**Exercise prompt:** Exactly the lines from the one containing "zepebu (pink) [261" through the end of the entries, both ends included, are to be output.

--- Records to process Enclosed Below ---

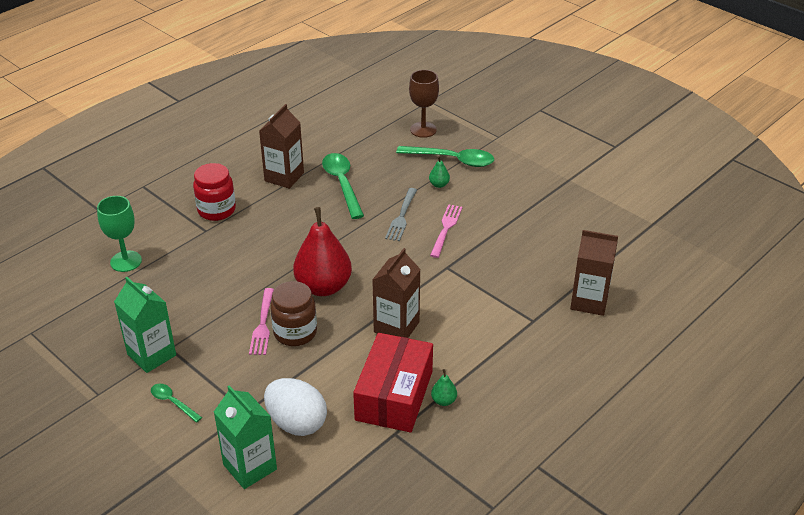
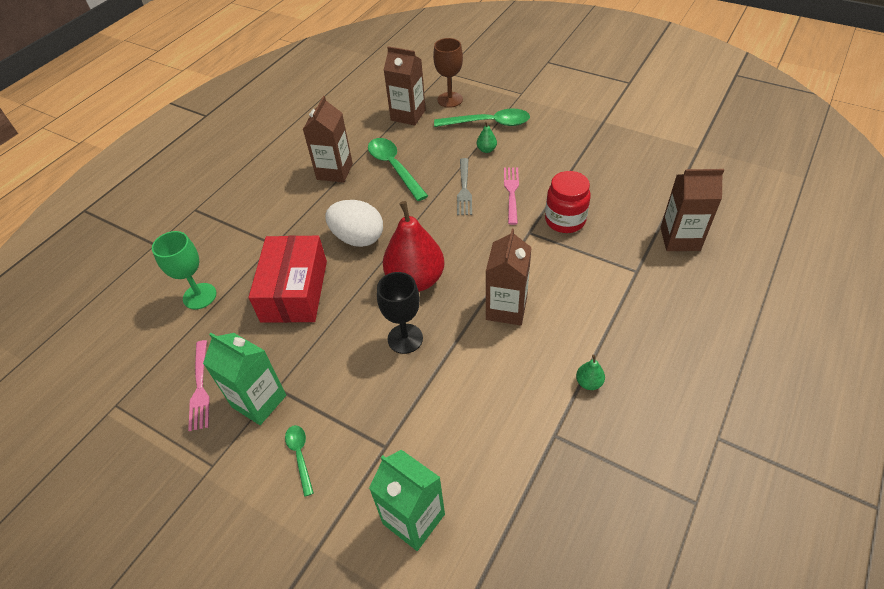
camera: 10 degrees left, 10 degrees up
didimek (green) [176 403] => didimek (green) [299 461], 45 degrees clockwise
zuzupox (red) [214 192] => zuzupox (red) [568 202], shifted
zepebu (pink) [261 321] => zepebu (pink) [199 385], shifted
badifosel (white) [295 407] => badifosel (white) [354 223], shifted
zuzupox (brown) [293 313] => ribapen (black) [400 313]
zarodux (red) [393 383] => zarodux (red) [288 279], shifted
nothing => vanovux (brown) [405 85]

--- End of Enclosed Records to process ---

**Expected answer:**
zepebu (pink) [261 321] => zepebu (pink) [199 385], shifted
badifosel (white) [295 407] => badifosel (white) [354 223], shifted
zuzupox (brown) [293 313] => ribapen (black) [400 313]
zarodux (red) [393 383] => zarodux (red) [288 279], shifted
nothing => vanovux (brown) [405 85]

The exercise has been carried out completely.